__Problem to work on__:
Begin at the line containing "camera: 55 degrees left, 15 degrees down" in the data below and go on through the line containing "(554, 625) = (851, 340): yellow", repeating each line exactly; include both ends and no other line.

__Task inputs__:
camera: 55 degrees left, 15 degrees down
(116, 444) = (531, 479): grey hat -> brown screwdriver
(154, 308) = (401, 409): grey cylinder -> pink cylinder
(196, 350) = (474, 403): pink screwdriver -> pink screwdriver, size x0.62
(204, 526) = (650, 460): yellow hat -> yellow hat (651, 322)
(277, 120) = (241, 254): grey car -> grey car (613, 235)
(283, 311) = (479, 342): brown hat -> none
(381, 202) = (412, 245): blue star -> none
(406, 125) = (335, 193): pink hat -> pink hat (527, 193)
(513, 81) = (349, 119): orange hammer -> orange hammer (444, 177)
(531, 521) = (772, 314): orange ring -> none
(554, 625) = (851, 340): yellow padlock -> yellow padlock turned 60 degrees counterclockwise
...
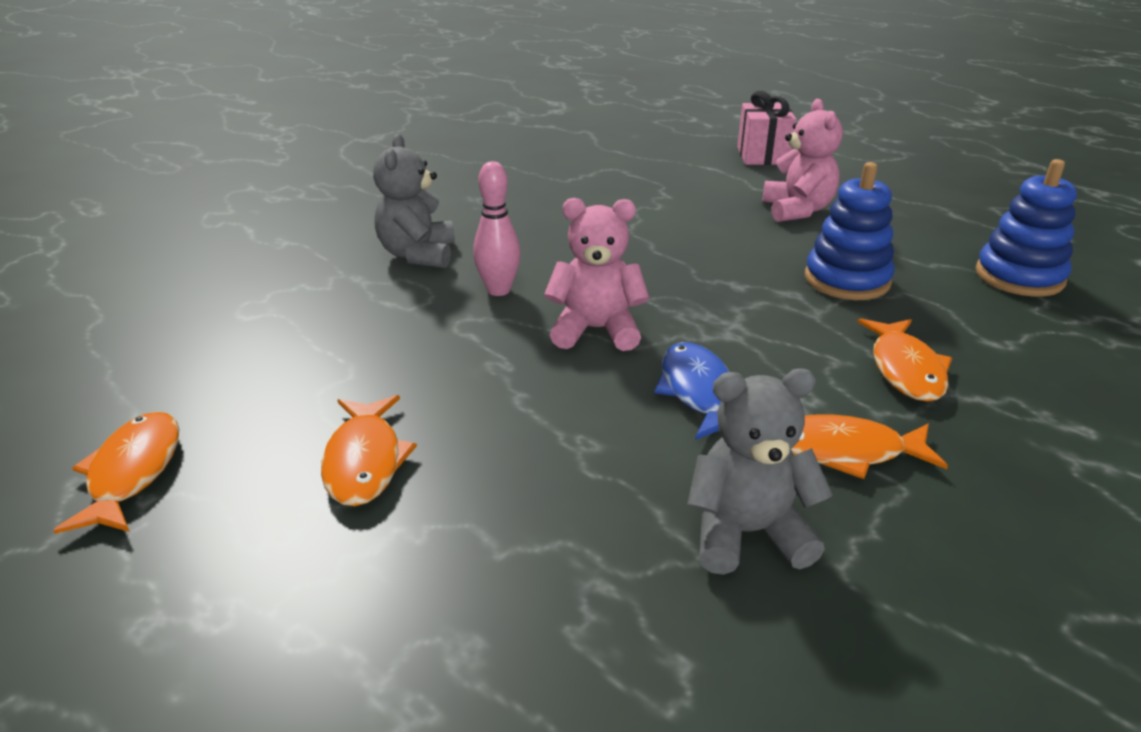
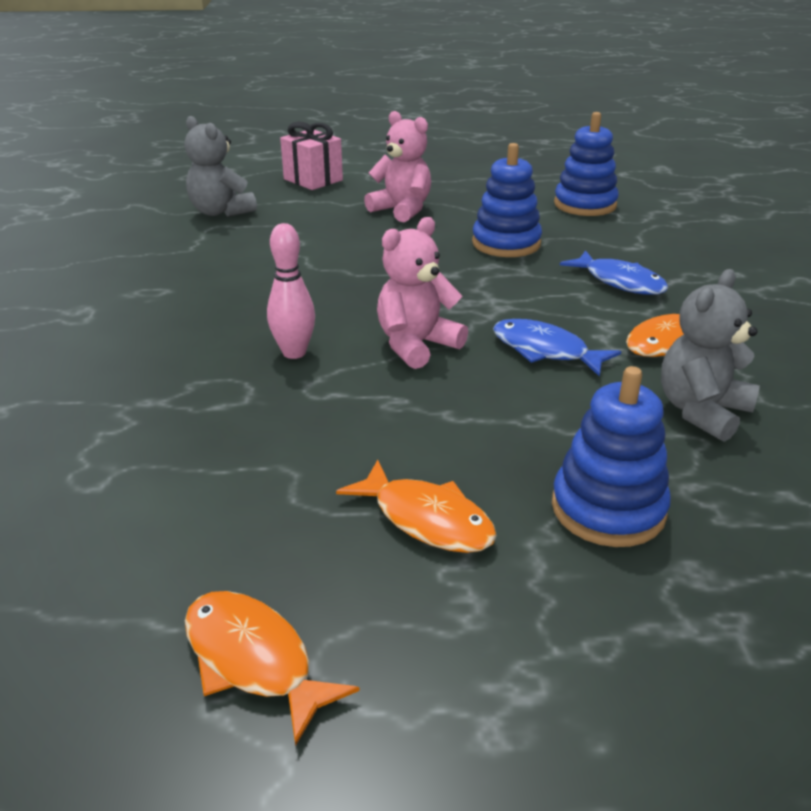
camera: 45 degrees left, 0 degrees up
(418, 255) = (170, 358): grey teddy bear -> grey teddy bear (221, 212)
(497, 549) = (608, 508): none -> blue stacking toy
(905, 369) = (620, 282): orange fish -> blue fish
==
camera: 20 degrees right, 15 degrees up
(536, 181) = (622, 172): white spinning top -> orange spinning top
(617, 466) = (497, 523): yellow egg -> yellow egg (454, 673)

__Response box__:
camera: 55 degrees left, 15 degrees down
(116, 444) = (531, 479): grey hat -> brown screwdriver
(154, 308) = (401, 409): grey cylinder -> pink cylinder
(196, 350) = (474, 403): pink screwdriver -> pink screwdriver, size x0.62
(204, 526) = (650, 460): yellow hat -> yellow hat (651, 322)
(277, 120) = (241, 254): grey car -> grey car (613, 235)
(283, 311) = (479, 342): brown hat -> none
(381, 202) = (412, 245): blue star -> none
(406, 125) = (335, 193): pink hat -> pink hat (527, 193)
(513, 81) = (349, 119): orange hammer -> orange hammer (444, 177)
(531, 521) = (772, 314): orange ring -> none
(554, 625) = (851, 340): yellow padlock -> yellow padlock turned 60 degrees counterclockwise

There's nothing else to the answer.